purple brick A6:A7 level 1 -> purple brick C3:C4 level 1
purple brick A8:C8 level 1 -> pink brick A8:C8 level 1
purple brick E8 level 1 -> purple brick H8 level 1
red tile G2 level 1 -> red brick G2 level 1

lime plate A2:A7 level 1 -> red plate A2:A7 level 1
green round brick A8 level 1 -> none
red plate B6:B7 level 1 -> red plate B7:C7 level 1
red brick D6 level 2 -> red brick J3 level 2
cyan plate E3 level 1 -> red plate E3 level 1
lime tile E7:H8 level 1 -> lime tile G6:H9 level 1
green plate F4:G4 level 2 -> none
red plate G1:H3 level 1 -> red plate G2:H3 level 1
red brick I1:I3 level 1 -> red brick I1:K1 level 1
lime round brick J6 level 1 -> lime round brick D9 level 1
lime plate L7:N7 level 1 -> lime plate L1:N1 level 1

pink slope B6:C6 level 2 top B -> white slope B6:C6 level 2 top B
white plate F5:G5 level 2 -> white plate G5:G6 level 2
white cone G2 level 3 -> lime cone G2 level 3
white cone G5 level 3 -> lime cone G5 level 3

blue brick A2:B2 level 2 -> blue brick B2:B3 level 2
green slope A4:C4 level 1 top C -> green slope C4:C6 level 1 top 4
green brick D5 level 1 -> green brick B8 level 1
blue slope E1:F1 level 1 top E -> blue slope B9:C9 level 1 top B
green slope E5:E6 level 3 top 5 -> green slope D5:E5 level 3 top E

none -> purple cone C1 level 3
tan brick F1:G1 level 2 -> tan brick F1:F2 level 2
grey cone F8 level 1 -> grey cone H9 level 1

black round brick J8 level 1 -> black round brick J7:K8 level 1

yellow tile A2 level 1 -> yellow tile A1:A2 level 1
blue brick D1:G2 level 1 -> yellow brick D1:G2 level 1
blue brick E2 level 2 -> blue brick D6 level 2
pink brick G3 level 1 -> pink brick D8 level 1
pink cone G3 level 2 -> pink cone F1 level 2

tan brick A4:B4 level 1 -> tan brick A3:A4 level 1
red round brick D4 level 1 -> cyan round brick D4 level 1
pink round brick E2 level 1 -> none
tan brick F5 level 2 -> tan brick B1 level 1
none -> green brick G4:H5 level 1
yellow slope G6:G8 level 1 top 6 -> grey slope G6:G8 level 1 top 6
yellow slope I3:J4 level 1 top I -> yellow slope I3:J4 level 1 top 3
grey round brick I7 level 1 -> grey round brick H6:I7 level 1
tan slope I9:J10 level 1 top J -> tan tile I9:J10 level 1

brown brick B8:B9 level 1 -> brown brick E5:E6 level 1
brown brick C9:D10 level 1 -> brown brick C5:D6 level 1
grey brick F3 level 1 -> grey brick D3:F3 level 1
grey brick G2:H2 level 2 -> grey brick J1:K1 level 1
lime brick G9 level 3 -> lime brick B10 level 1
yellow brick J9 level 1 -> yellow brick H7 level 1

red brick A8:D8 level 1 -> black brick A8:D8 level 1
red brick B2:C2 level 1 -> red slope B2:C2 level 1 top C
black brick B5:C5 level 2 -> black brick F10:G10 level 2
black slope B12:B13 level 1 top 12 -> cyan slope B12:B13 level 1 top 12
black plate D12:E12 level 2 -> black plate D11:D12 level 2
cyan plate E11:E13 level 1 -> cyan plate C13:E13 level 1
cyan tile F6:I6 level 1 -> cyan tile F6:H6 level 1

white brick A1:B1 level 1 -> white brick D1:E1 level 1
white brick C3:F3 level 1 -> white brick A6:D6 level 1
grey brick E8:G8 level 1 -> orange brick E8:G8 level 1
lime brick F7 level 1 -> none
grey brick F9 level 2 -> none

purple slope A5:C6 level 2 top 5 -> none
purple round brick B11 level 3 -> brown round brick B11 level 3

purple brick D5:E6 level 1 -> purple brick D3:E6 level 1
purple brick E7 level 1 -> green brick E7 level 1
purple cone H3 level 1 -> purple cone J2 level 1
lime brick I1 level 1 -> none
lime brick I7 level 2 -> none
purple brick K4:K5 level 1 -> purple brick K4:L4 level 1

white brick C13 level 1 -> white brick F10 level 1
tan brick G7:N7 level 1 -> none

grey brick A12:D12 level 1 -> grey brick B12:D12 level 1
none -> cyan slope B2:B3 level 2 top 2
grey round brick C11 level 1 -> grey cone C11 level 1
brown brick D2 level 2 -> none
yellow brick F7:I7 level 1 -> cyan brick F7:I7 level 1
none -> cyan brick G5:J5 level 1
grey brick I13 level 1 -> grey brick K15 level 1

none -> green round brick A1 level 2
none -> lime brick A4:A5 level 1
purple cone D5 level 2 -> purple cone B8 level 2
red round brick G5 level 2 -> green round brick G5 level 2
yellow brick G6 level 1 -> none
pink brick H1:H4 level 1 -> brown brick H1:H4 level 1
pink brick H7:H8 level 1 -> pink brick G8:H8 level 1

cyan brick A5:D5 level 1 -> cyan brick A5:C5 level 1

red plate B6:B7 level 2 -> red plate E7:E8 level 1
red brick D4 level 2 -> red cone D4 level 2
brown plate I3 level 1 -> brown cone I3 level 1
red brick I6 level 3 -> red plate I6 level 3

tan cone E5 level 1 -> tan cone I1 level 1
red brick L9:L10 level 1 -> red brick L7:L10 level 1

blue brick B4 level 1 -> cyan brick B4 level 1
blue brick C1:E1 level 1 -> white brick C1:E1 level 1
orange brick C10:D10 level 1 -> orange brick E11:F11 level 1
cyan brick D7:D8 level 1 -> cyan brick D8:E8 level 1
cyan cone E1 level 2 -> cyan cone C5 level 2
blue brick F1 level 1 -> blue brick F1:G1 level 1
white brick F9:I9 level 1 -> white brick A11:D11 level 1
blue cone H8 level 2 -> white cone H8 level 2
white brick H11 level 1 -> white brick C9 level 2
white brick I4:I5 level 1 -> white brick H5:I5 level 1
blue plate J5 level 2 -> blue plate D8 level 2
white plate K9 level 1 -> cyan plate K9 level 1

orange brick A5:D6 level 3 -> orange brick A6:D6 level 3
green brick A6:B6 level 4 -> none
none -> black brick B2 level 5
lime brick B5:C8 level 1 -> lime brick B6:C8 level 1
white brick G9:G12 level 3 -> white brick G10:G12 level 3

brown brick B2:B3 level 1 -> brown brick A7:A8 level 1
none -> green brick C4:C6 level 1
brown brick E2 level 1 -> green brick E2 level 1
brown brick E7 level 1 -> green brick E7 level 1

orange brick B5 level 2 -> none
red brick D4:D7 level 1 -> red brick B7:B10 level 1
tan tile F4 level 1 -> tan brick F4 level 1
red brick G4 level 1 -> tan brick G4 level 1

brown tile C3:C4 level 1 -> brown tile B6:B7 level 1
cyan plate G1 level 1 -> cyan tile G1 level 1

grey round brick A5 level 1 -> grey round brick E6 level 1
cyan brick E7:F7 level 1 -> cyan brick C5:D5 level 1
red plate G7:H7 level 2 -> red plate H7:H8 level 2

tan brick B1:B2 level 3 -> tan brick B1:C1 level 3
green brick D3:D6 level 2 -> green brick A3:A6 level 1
------
• What you are asked to do:
Please copy the lines in the records above between the one holding "purple brick K4:K5" and the one holding "grey round brick C11", inclusive, exactly and with no other line.

• Exercise response:
purple brick K4:K5 level 1 -> purple brick K4:L4 level 1

white brick C13 level 1 -> white brick F10 level 1
tan brick G7:N7 level 1 -> none

grey brick A12:D12 level 1 -> grey brick B12:D12 level 1
none -> cyan slope B2:B3 level 2 top 2
grey round brick C11 level 1 -> grey cone C11 level 1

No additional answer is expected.